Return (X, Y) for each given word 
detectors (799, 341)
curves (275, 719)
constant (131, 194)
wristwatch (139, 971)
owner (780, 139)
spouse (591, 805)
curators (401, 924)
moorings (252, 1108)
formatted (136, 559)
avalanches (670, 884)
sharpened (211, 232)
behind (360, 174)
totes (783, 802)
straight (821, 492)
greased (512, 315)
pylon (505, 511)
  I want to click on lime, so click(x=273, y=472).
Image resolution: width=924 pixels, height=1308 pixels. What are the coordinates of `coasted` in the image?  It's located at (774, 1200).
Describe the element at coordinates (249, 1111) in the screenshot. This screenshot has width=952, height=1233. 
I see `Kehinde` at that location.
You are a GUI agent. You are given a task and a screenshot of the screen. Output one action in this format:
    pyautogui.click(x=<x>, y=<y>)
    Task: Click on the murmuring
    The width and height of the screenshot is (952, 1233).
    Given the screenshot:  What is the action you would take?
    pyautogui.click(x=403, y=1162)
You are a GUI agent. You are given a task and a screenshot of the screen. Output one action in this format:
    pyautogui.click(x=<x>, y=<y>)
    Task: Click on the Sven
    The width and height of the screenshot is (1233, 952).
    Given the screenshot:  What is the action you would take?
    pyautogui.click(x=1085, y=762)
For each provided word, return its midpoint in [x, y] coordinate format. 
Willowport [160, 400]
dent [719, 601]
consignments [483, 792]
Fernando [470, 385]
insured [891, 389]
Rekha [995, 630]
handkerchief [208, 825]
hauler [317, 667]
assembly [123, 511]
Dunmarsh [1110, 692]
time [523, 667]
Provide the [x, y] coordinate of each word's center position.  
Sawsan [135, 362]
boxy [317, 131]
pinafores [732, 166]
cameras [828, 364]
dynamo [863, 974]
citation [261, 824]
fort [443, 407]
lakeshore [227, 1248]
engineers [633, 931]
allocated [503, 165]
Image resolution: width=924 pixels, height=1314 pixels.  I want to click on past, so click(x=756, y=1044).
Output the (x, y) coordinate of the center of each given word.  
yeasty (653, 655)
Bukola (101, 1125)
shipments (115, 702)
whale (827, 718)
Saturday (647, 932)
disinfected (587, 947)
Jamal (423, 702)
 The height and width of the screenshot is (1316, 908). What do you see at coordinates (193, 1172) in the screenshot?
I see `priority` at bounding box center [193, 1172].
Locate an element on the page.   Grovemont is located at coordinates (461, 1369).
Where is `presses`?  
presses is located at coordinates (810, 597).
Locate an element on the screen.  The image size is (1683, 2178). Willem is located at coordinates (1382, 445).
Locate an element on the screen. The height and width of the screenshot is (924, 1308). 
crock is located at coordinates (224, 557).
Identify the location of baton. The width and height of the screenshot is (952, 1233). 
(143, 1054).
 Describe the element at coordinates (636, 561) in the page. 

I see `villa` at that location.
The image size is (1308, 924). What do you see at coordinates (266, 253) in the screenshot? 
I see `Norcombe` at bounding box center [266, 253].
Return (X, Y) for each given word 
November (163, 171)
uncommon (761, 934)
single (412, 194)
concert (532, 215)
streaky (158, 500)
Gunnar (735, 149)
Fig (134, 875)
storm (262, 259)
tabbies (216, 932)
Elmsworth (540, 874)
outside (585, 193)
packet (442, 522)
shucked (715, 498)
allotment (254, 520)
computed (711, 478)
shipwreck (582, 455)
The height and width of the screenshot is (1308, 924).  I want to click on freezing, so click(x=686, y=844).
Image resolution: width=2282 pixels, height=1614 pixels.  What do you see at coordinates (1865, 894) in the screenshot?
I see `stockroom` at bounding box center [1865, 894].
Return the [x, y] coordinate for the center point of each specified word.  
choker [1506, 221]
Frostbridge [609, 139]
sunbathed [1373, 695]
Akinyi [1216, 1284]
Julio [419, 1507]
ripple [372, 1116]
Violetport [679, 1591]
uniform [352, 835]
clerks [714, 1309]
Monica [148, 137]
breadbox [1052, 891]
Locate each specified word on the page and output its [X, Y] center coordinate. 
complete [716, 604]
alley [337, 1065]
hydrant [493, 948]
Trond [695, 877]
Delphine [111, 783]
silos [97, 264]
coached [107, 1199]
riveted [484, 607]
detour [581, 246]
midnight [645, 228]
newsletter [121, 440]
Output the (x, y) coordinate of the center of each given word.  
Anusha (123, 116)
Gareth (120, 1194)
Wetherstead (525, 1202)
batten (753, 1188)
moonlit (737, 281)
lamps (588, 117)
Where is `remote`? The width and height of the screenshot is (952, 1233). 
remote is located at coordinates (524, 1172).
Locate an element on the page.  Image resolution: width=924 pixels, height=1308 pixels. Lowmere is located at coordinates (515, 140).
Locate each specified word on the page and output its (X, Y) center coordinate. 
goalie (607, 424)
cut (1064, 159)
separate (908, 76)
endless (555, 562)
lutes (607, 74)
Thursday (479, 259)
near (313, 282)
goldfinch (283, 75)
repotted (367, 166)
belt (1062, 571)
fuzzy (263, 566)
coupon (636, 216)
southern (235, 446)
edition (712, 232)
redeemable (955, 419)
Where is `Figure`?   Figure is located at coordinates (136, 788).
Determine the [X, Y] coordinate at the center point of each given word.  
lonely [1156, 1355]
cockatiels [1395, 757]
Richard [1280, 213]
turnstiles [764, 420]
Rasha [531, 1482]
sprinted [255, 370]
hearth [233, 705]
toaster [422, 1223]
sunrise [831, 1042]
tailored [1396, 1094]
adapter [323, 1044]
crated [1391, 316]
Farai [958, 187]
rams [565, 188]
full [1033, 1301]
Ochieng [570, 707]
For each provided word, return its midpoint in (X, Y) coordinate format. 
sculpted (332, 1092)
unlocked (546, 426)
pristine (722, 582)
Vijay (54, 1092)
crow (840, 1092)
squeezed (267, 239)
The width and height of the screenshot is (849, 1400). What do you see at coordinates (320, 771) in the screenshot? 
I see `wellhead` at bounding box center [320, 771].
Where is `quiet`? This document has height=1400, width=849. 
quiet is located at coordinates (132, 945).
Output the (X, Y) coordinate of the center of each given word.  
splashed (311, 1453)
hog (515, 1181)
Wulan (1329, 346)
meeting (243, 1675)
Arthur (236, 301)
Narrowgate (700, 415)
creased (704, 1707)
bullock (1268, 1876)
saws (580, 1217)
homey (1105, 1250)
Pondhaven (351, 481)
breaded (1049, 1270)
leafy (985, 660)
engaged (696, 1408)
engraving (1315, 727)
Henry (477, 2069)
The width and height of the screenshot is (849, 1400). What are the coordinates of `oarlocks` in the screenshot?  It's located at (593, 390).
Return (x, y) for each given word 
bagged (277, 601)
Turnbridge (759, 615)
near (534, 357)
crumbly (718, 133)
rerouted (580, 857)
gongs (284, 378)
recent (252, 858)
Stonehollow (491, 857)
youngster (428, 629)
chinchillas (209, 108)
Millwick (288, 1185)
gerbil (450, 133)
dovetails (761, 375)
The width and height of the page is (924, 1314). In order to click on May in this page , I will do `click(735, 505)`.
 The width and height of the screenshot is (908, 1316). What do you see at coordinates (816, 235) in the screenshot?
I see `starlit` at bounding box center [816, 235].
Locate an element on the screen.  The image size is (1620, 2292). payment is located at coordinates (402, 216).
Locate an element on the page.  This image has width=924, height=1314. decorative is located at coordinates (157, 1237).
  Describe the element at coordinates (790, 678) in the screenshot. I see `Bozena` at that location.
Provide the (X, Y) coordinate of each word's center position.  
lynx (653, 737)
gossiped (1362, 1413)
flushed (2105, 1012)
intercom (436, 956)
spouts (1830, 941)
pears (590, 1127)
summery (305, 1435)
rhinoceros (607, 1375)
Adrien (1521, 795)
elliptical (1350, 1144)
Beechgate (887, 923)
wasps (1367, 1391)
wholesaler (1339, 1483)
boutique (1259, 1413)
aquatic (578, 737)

* Direction
Format the records as a JSON list of strings, one string per line and no blank lines, starting with the line that contains "coordinates (402, 216)." and going on through the end of the records.

* Problem solution
[
  "Locate an element on the screen.  The image size is (1620, 2292). payment is located at coordinates (402, 216).",
  "Locate an element on the page.  This image has width=924, height=1314. decorative is located at coordinates (157, 1237).",
  "  Describe the element at coordinates (790, 678) in the screenshot. I see `Bozena` at that location.",
  "Provide the (X, Y) coordinate of each word's center position.  ",
  "lynx (653, 737)",
  "gossiped (1362, 1413)",
  "flushed (2105, 1012)",
  "intercom (436, 956)",
  "spouts (1830, 941)",
  "pears (590, 1127)",
  "summery (305, 1435)",
  "rhinoceros (607, 1375)",
  "Adrien (1521, 795)",
  "elliptical (1350, 1144)",
  "Beechgate (887, 923)",
  "wasps (1367, 1391)",
  "wholesaler (1339, 1483)",
  "boutique (1259, 1413)",
  "aquatic (578, 737)"
]